Stored data:
>>>

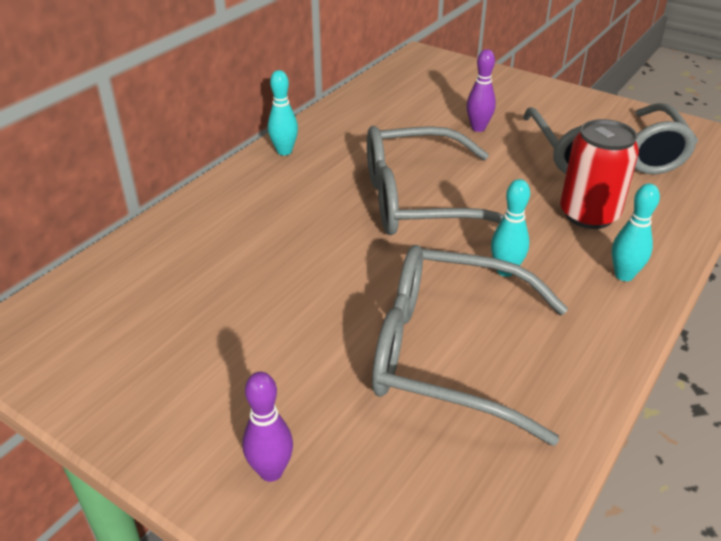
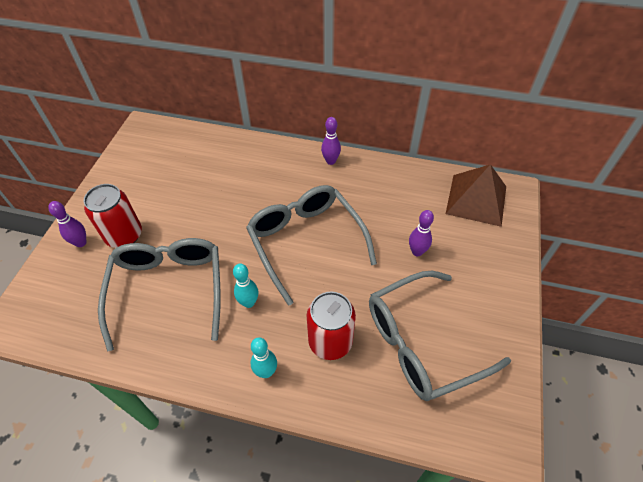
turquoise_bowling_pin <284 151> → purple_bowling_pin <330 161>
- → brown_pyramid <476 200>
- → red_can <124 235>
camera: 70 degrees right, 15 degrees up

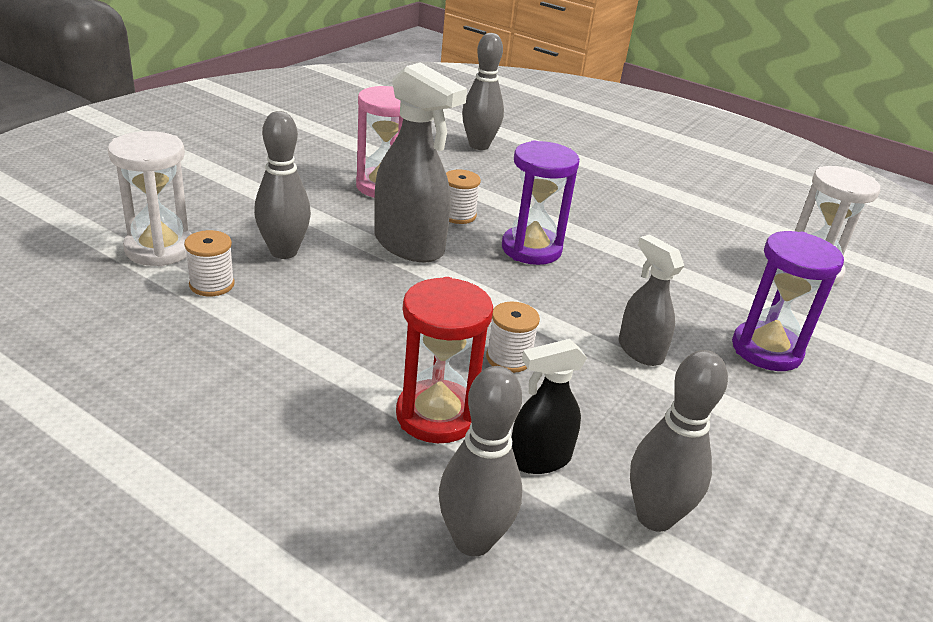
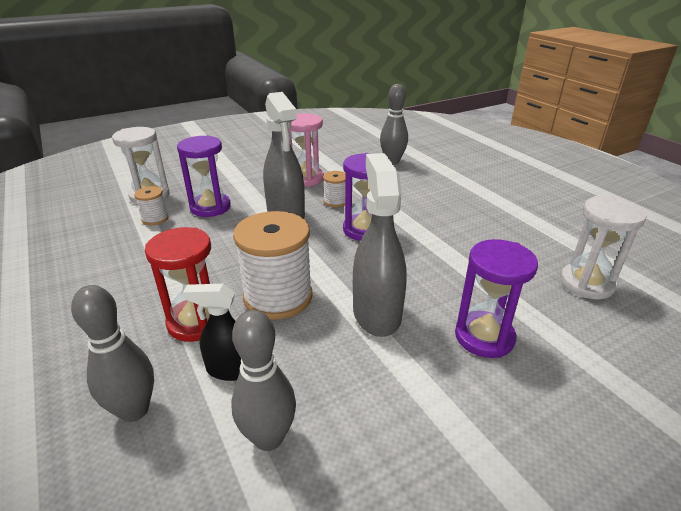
grey_bowling_pin <284 252> → purple_hourglass <210 207>
grey_spray_bottle <640 351> → grey_spray_bottle <376 313>, x1.71
white_spool <509 358> → white_spool <278 297>, x2.09
camera: 30 degrees right, 0 degrees up

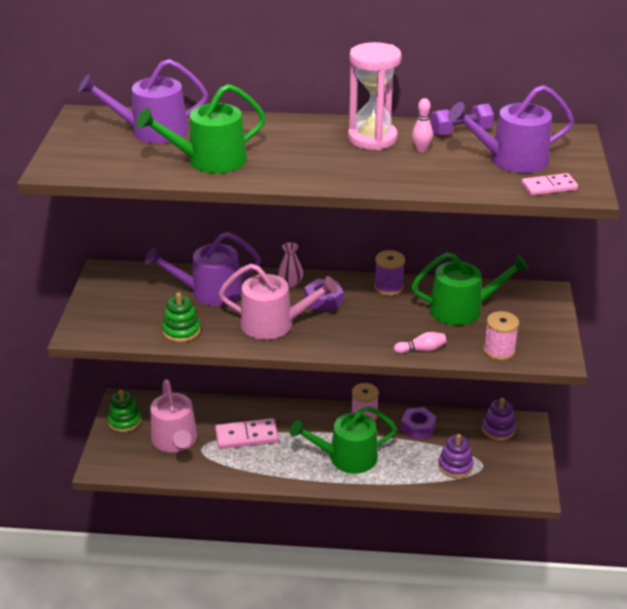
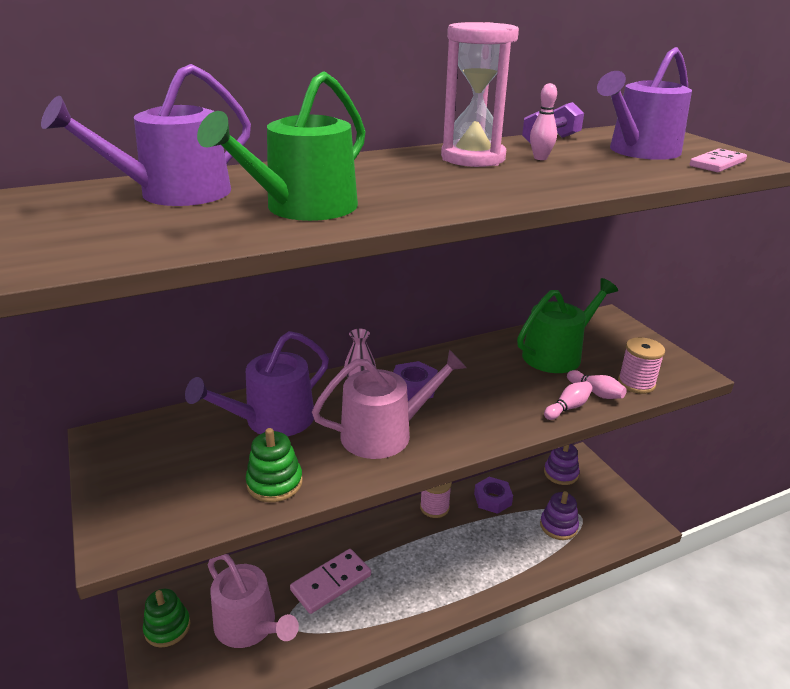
purple_spool <388 287> → -
green_watering_can <347 457> → -
- → pink_bowling_pin <596 392>
camera: 30 degrees left, 5 degrees down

<<<

Quote all the records verbatim, dropping any pictures from your copy.

turquoise_bowling_pin <284 151> → purple_bowling_pin <330 161>
- → brown_pyramid <476 200>
- → red_can <124 235>
camera: 70 degrees right, 15 degrees up

grey_bowling_pin <284 252> → purple_hourglass <210 207>
grey_spray_bottle <640 351> → grey_spray_bottle <376 313>, x1.71
white_spool <509 358> → white_spool <278 297>, x2.09
camera: 30 degrees right, 0 degrees up

purple_spool <388 287> → -
green_watering_can <347 457> → -
- → pink_bowling_pin <596 392>
camera: 30 degrees left, 5 degrees down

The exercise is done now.